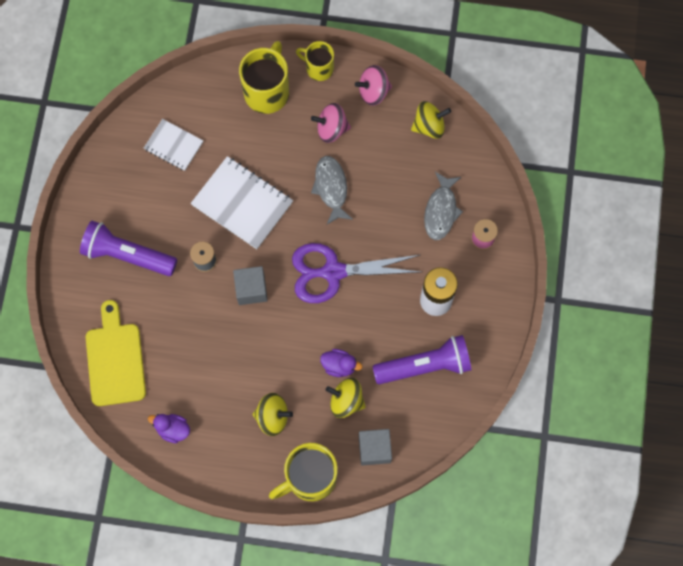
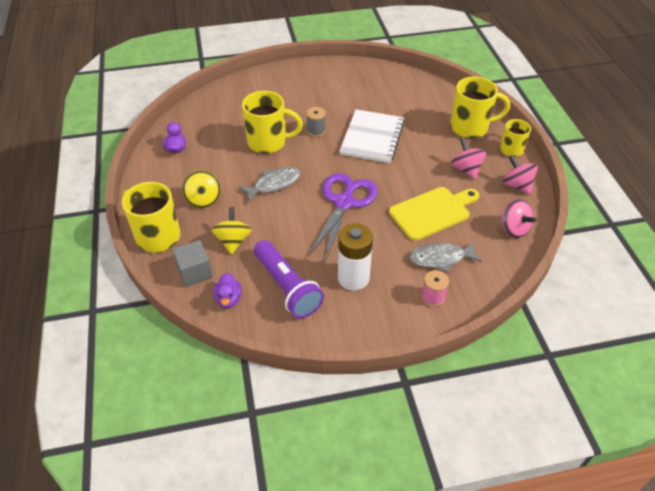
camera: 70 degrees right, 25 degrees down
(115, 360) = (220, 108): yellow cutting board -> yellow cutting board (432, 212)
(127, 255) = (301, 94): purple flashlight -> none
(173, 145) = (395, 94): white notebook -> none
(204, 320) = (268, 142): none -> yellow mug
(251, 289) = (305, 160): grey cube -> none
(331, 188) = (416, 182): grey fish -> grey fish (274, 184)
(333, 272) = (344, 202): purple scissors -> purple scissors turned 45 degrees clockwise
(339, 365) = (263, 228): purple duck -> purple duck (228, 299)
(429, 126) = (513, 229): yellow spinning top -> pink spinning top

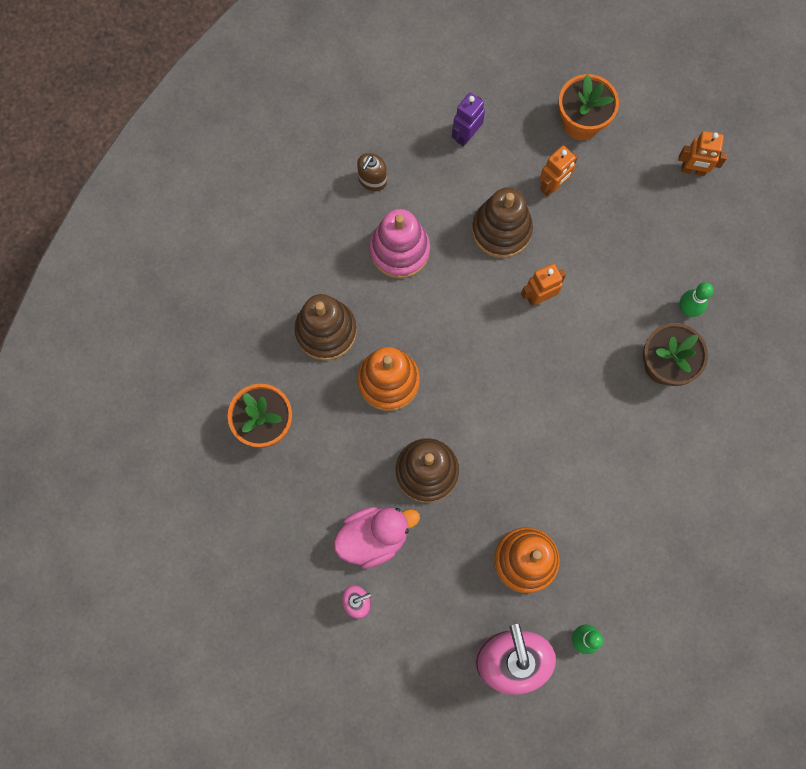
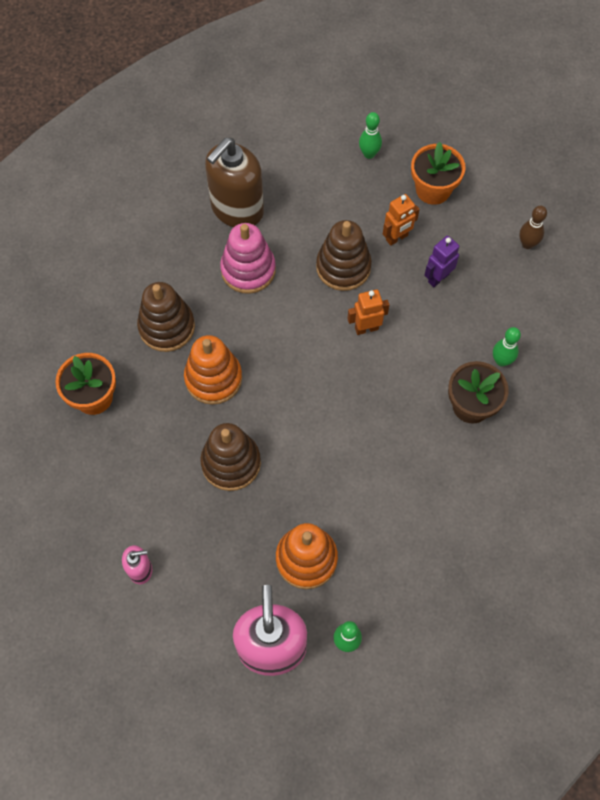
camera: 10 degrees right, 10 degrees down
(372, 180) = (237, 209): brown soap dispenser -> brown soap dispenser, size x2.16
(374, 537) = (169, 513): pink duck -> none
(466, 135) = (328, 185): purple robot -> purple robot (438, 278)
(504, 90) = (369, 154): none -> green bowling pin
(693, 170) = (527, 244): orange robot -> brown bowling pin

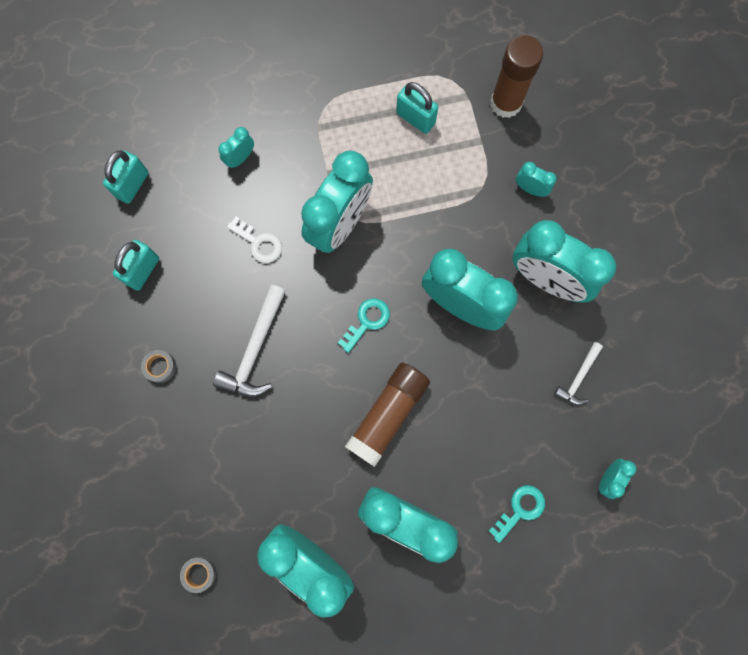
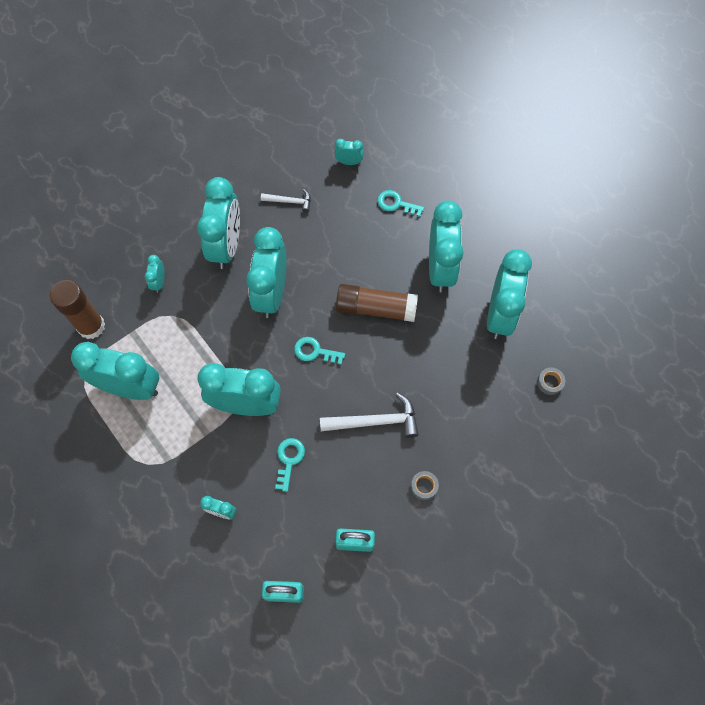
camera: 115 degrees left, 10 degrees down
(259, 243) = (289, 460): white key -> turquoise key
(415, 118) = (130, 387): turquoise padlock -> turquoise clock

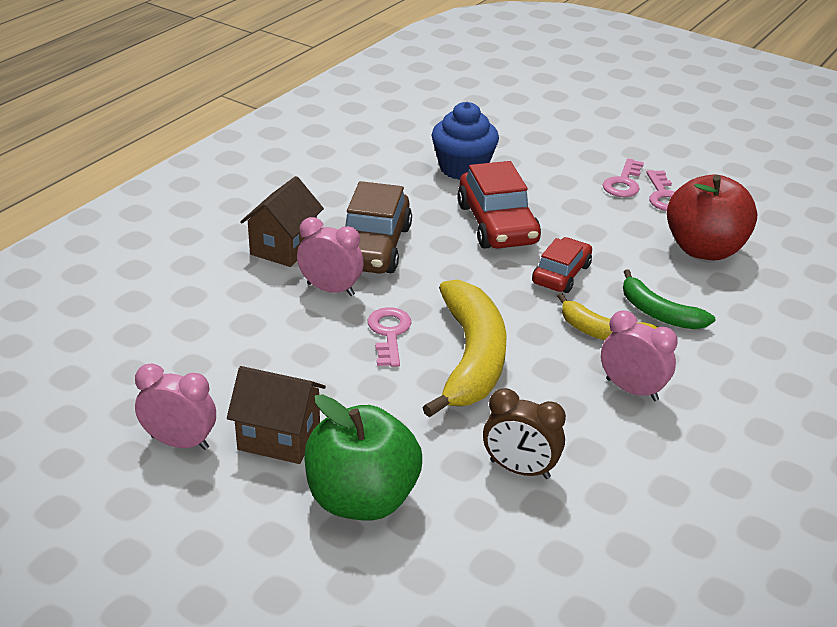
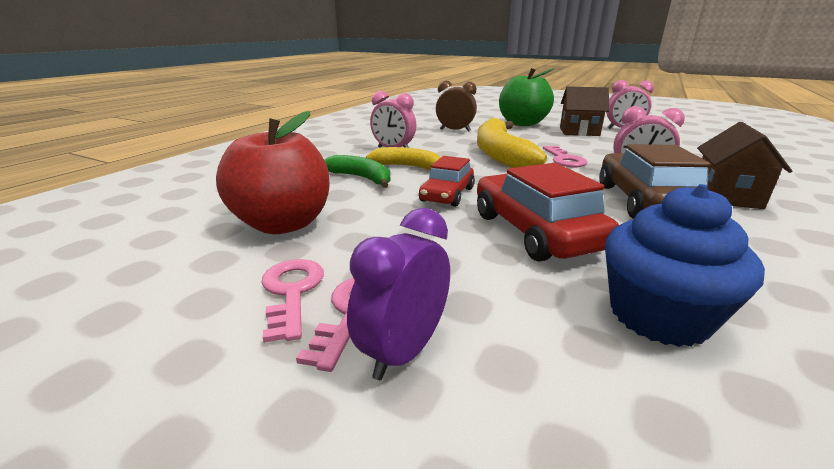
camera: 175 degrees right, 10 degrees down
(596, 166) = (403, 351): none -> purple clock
########
• [Activity]:
Show the lines above with "degrees".

• [Solution to the problem]:
camera: 70 degrees right, 25 degrees down
(333, 272) = (344, 202): purple scissors -> purple scissors turned 45 degrees clockwise
camera: 10 degrees right, 10 degrees down
camera: 115 degrees left, 10 degrees down
camera: 175 degrees right, 10 degrees down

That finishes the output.